--- PROBLEM TO SOLVE ---
Pick out all lines of the entries that include the word "pyramid" and copy them.

--- DATA FOR THE TASK ---

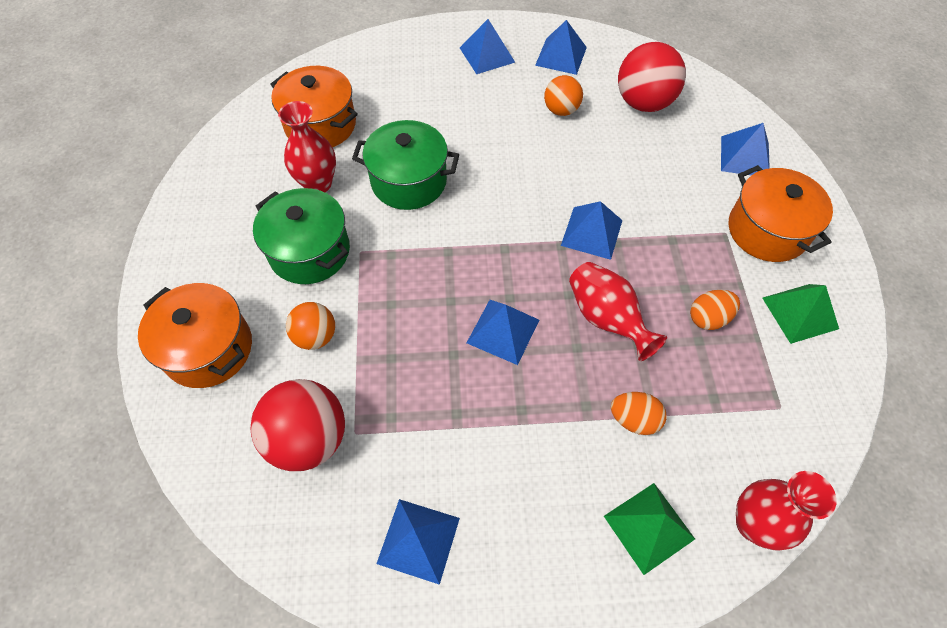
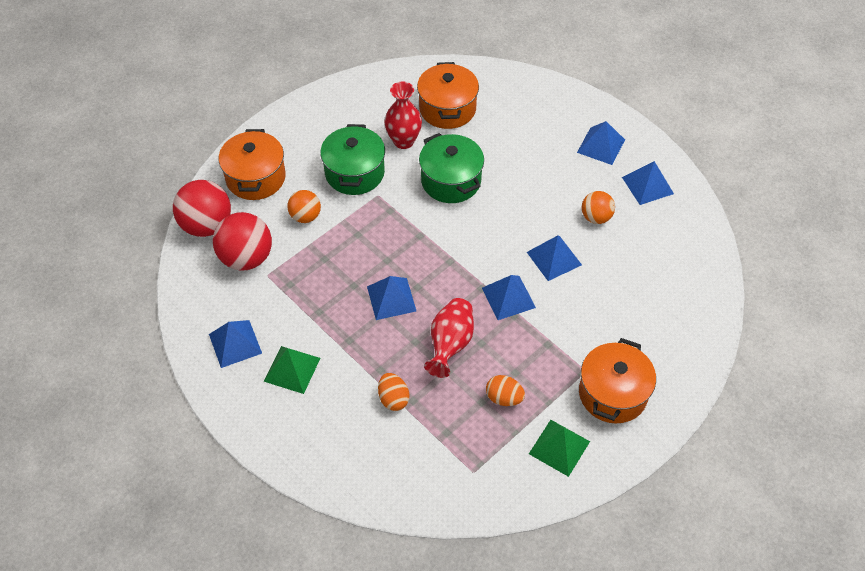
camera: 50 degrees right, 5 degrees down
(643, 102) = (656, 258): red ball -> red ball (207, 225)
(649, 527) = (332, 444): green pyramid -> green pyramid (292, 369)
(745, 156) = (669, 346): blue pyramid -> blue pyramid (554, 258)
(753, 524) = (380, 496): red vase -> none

--- ANSWER SPACE ---
(649, 527) = (332, 444): green pyramid -> green pyramid (292, 369)
(745, 156) = (669, 346): blue pyramid -> blue pyramid (554, 258)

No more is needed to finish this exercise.